ASSIGNED TASK.
Beginning at the line with "(164, 275) = (555, 422): yellow", output each line to the end of the listing below exactly, please.

DATA BLOCK.
******************************
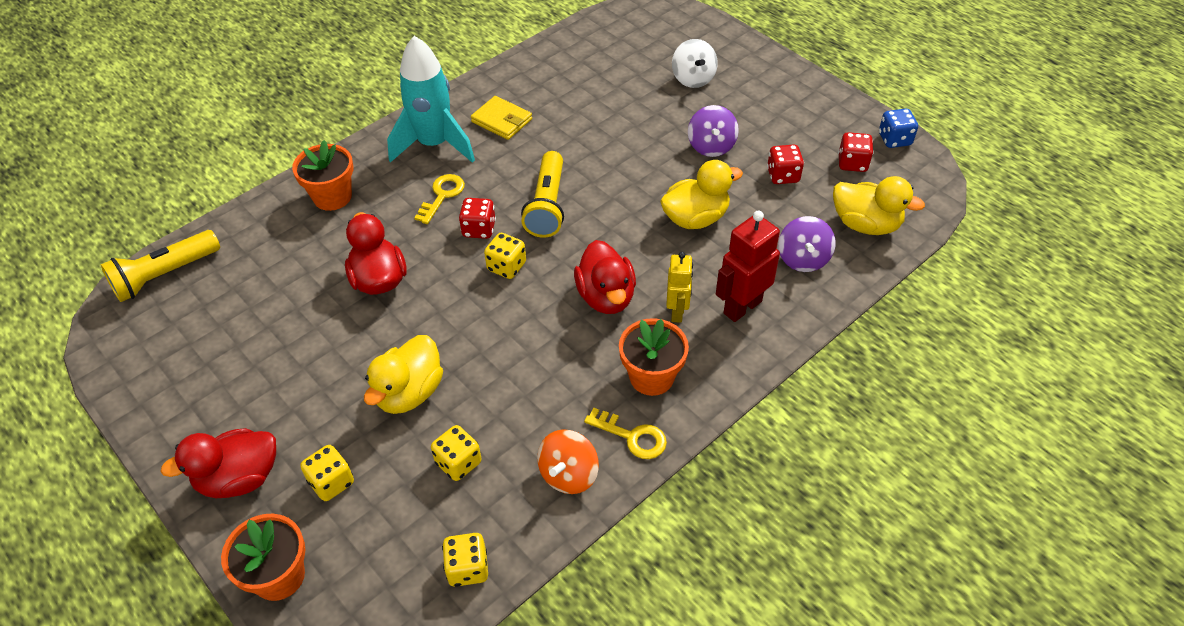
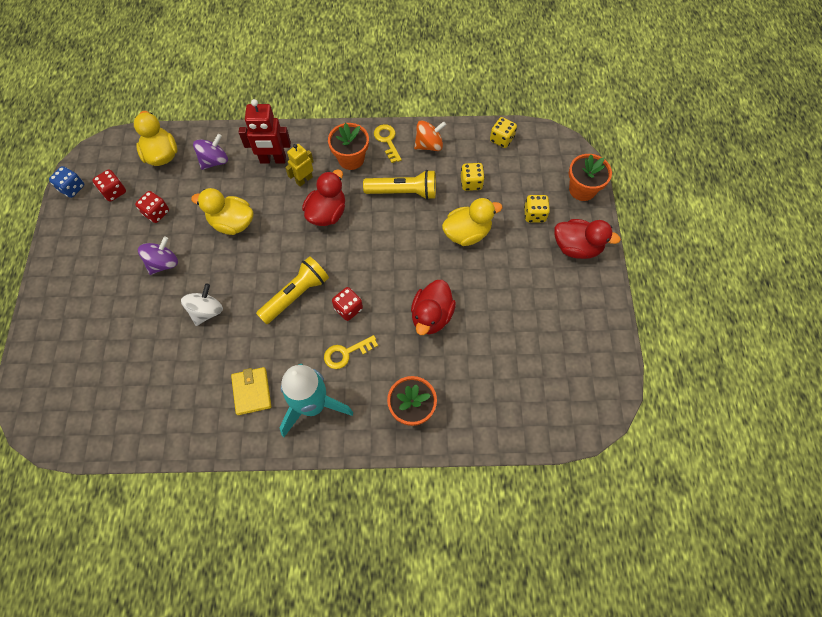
camera: 140 degrees left, 15 degrees up
(164, 275) = (555, 422): yellow flashlight -> yellow flashlight (403, 192)
(506, 266) = (357, 270): yellow dice -> none
(693, 79) = (102, 326): white spinning top -> white spinning top (206, 311)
******************************
RESPONSE TO THIS EXERCISE.
(164, 275) = (555, 422): yellow flashlight -> yellow flashlight (403, 192)
(506, 266) = (357, 270): yellow dice -> none
(693, 79) = (102, 326): white spinning top -> white spinning top (206, 311)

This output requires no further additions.